> [What to do] Would you please write out each of the entries below exactly, omitting pictures?

Data to use Start Marker

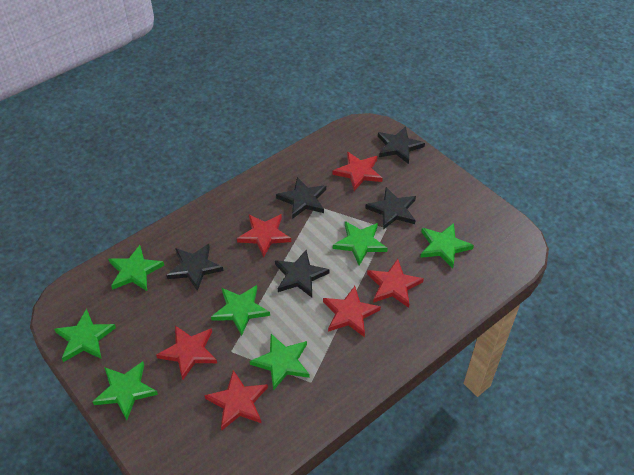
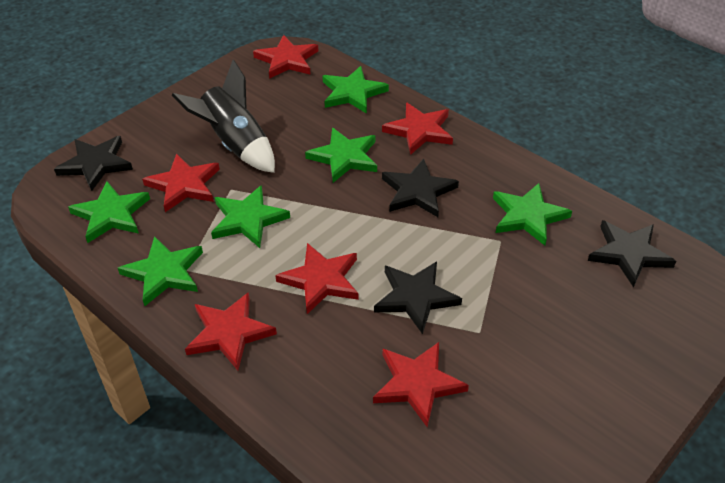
black rocket: 0 -> 1
black star: 5 -> 4
green star: 7 -> 6

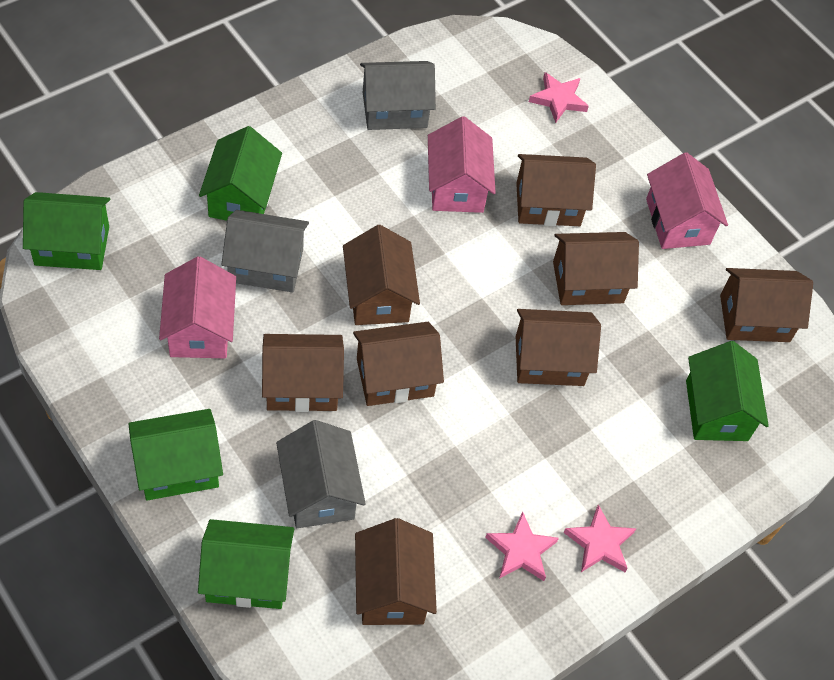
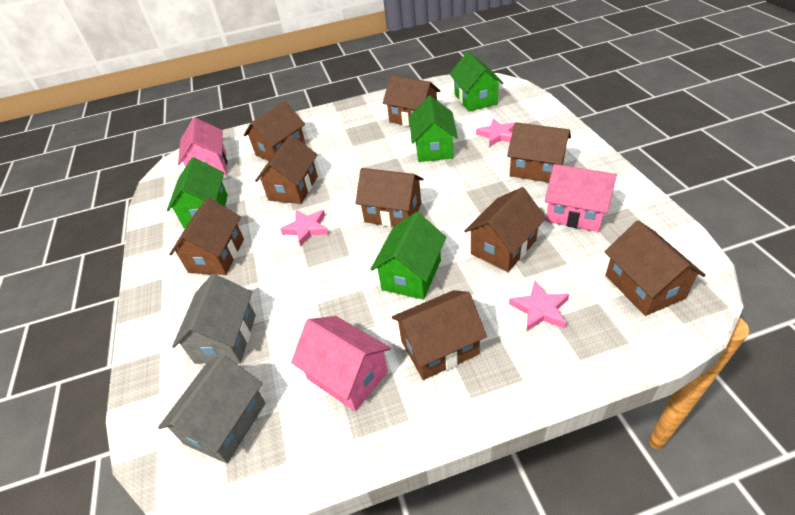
brown house: 8 -> 9
green house: 5 -> 4
grey house: 3 -> 2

Data to use End Marker

> [Exercise response]
black rocket: 0 -> 1
black star: 5 -> 4
green star: 7 -> 6

brown house: 8 -> 9
green house: 5 -> 4
grey house: 3 -> 2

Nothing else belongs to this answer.